▸ Records provided
____________
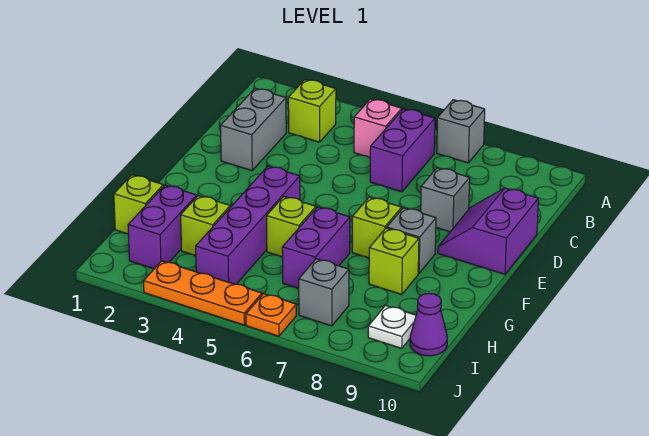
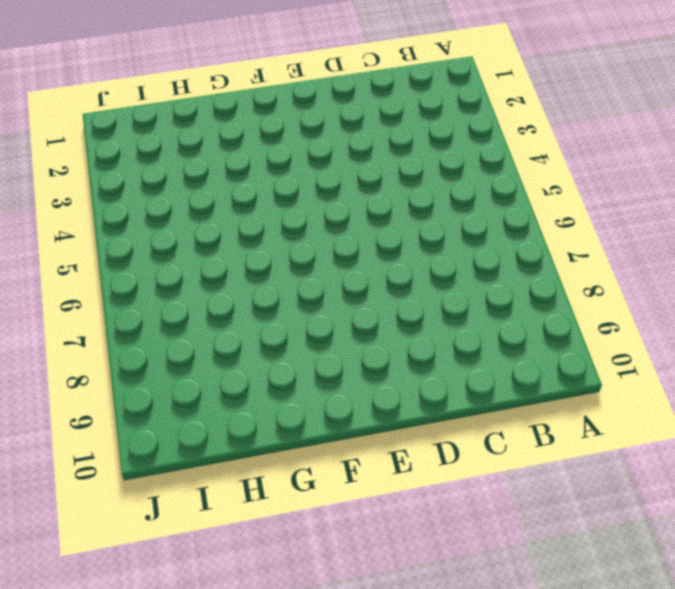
none -> grey brick A7 level 1
none -> lime brick B3 level 1
none -> pink brick B5 level 1

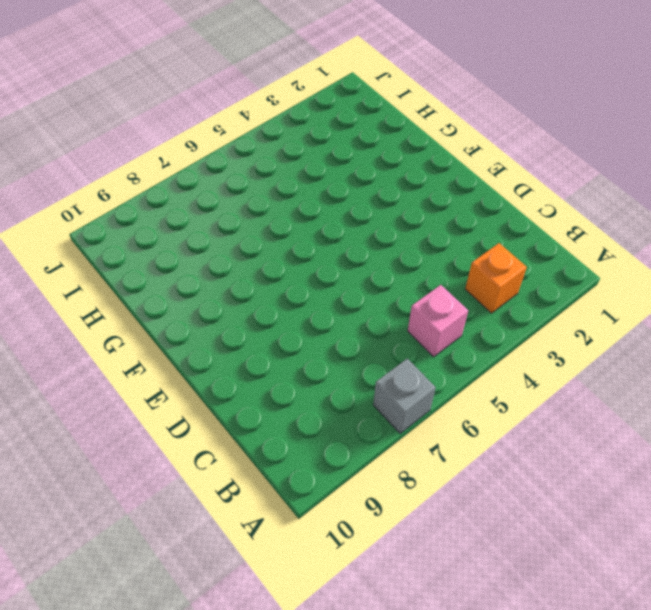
orange brick B3 level 1 -> lime brick B3 level 1
none -> purple brick B6:C6 level 1
none -> grey brick C2:D2 level 1
none -> grey brick D8 level 1

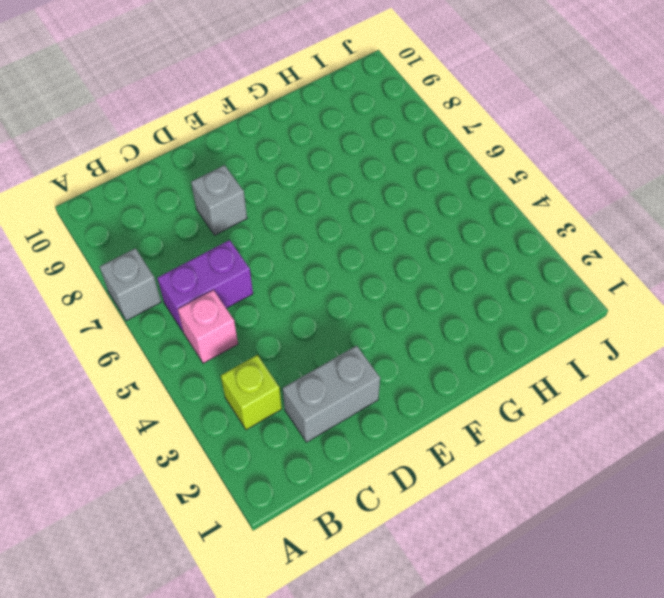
none -> purple slope D9:E10 level 1 top 10
none -> purple brick F4:I4 level 1
none -> lime brick F7 level 1

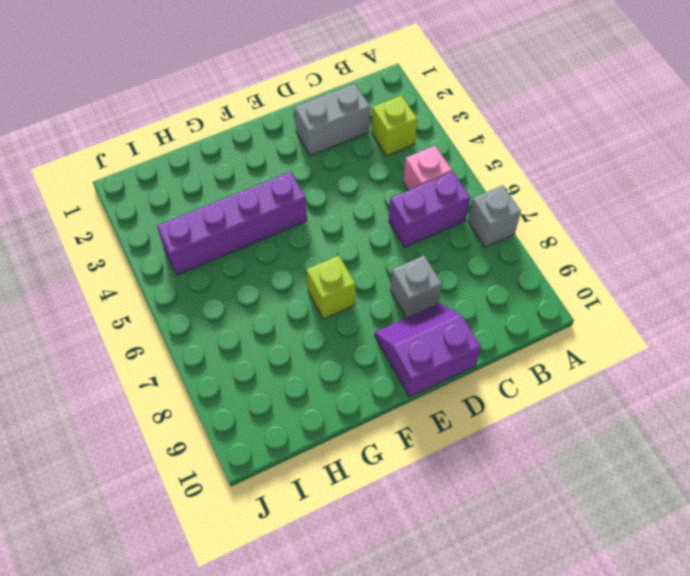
none -> grey brick F8 level 1
none -> lime brick G5 level 1
none -> purple brick G6:H6 level 1

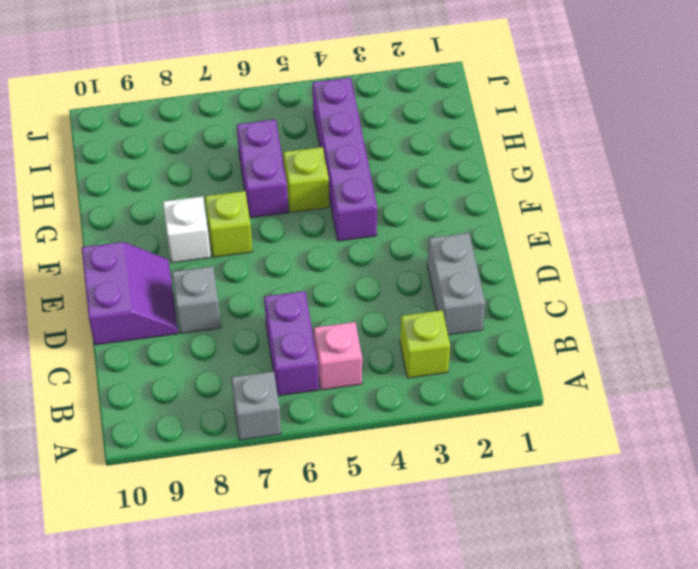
white brick F8 level 1 -> grey brick F8 level 1
none -> lime brick G8 level 1
none -> lime brick H1 level 1
none -> purple brick H2:I2 level 1

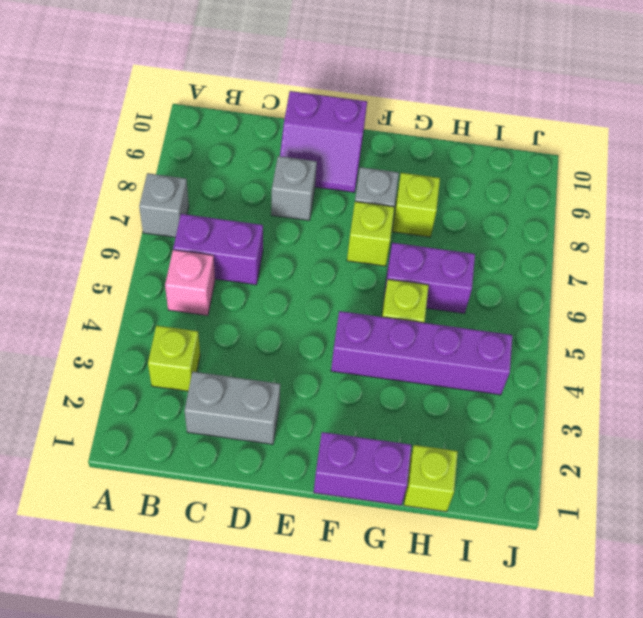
purple brick F1:G1 level 1 -> purple brick H2:I2 level 1
none -> lime brick H3 level 1
none -> grey brick I7 level 1
none -> white plate I9 level 1

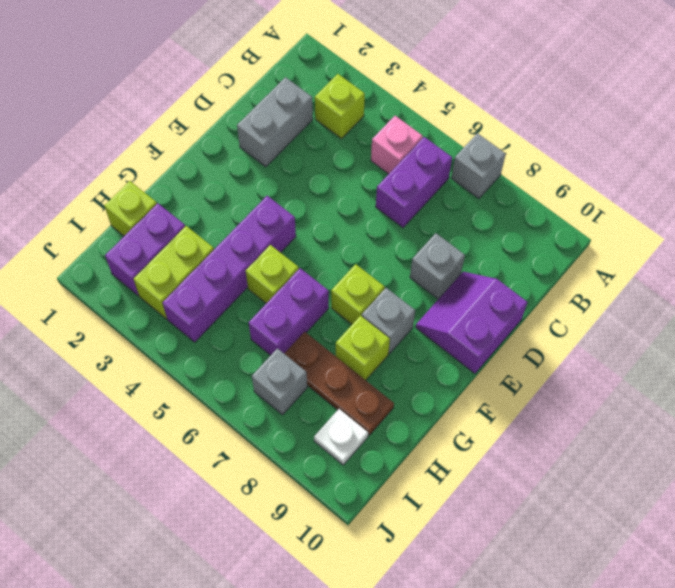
lime brick H3:I3 level 1 -> lime brick H3 level 1
brown plate H7:H9 level 1 -> none
none -> purple cone I10 level 1
none -> orange plate J3:J5 level 1
none -> orange plate J6 level 1

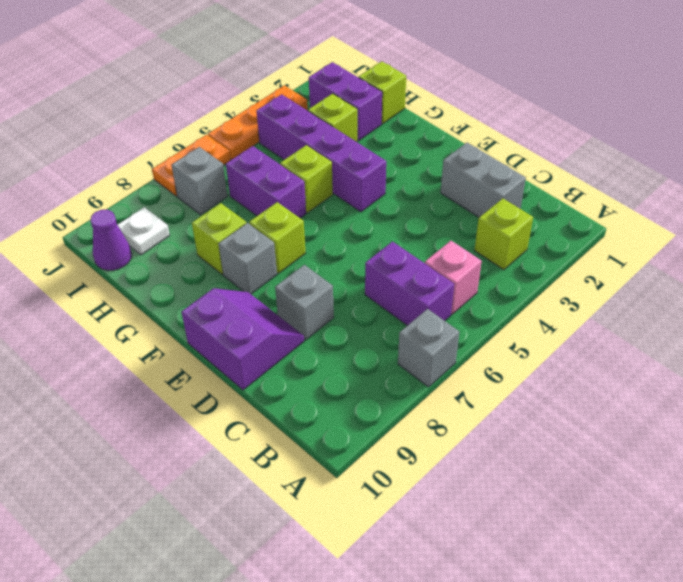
orange plate J6:J7 level 1 -> orange plate J6 level 1

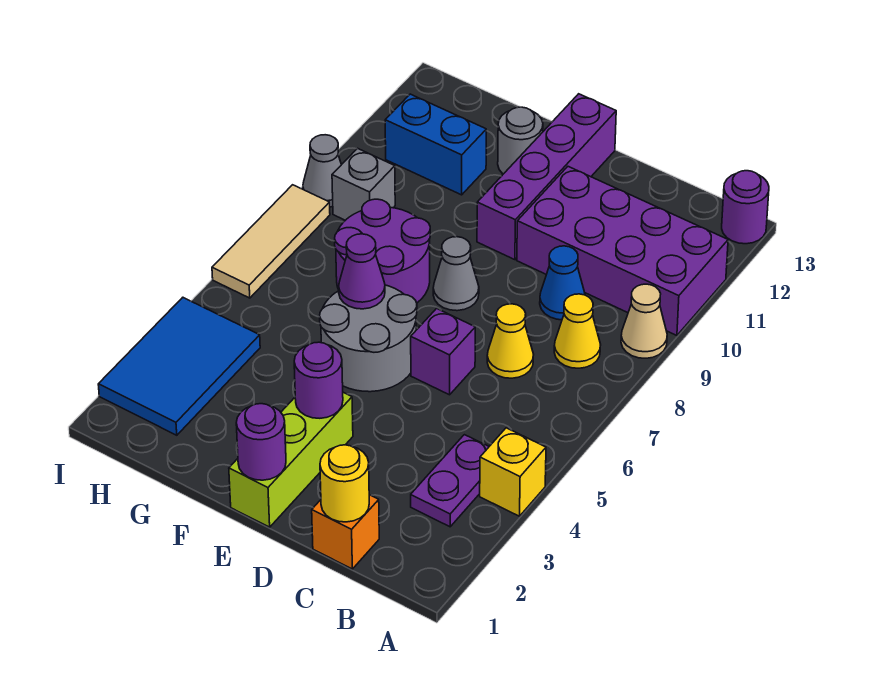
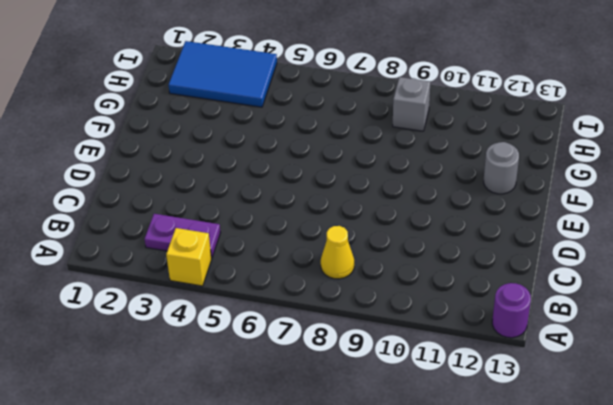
none -> tan cone A9 level 1
none -> purple brick A10:D11 level 1
none -> orange brick C1 level 1

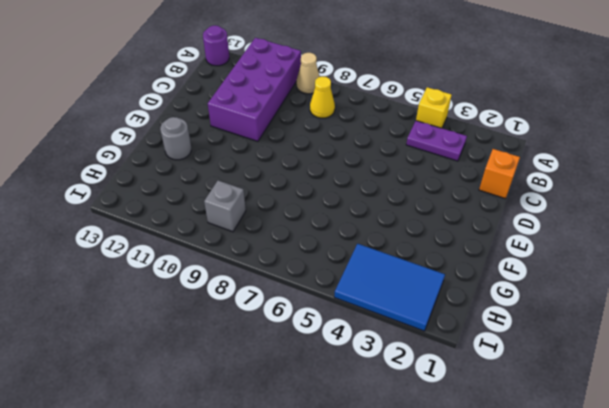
none -> yellow cone C7 level 1
none -> blue cone C9 level 1
none -> purple brick D6 level 1

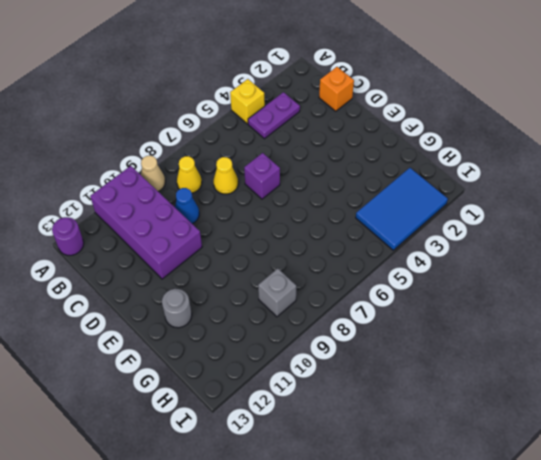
none -> lime brick E1:E3 level 1
none -> grey round brick E5:F6 level 1
none -> grey cone E8 level 1

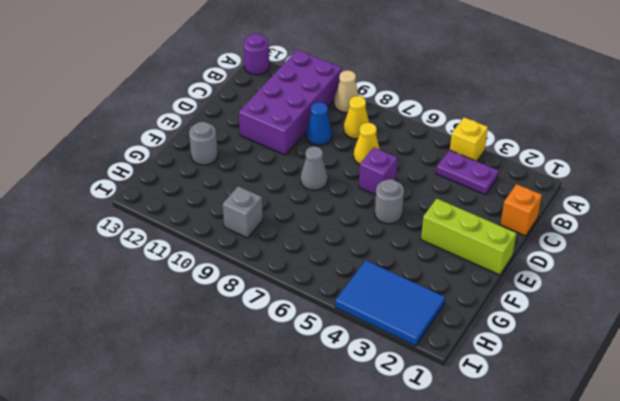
grey round brick E5 level 1 -> grey round brick E5:F6 level 1
none -> purple brick E10:E13 level 1
none -> purple round brick F7:G8 level 1
none -> blue brick G11:H11 level 1

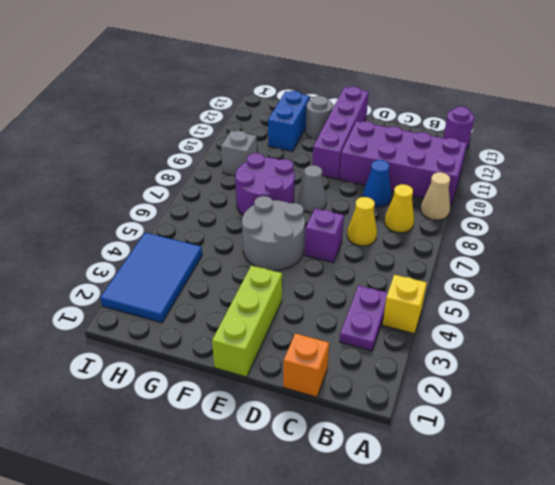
blue brick G11:G12 level 1 -> blue brick G11:H11 level 1
none -> tan tile I6:I8 level 1
none -> grey cone I9 level 1
none -> yellow round brick C1 level 2

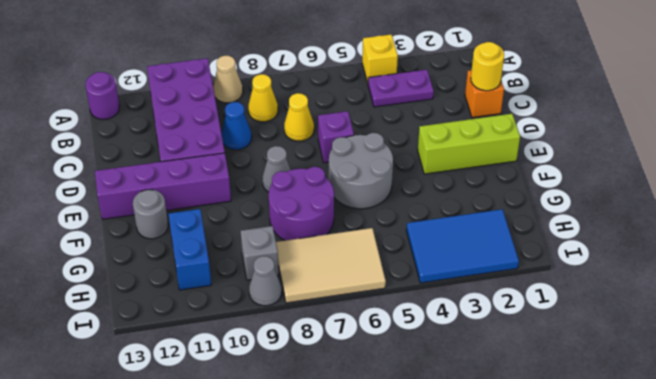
tan tile H6:I8 level 1 -> tan tile I6:I8 level 1
none -> purple round brick E1 level 2
none -> purple round brick E3 level 2
none -> purple cone F6 level 2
____________
▸ Directions for this task
Look through the data and gather every line with the string "plate" in it.

▸ Response
none -> white plate I9 level 1
brown plate H7:H9 level 1 -> none
none -> orange plate J3:J5 level 1
none -> orange plate J6 level 1
orange plate J6:J7 level 1 -> orange plate J6 level 1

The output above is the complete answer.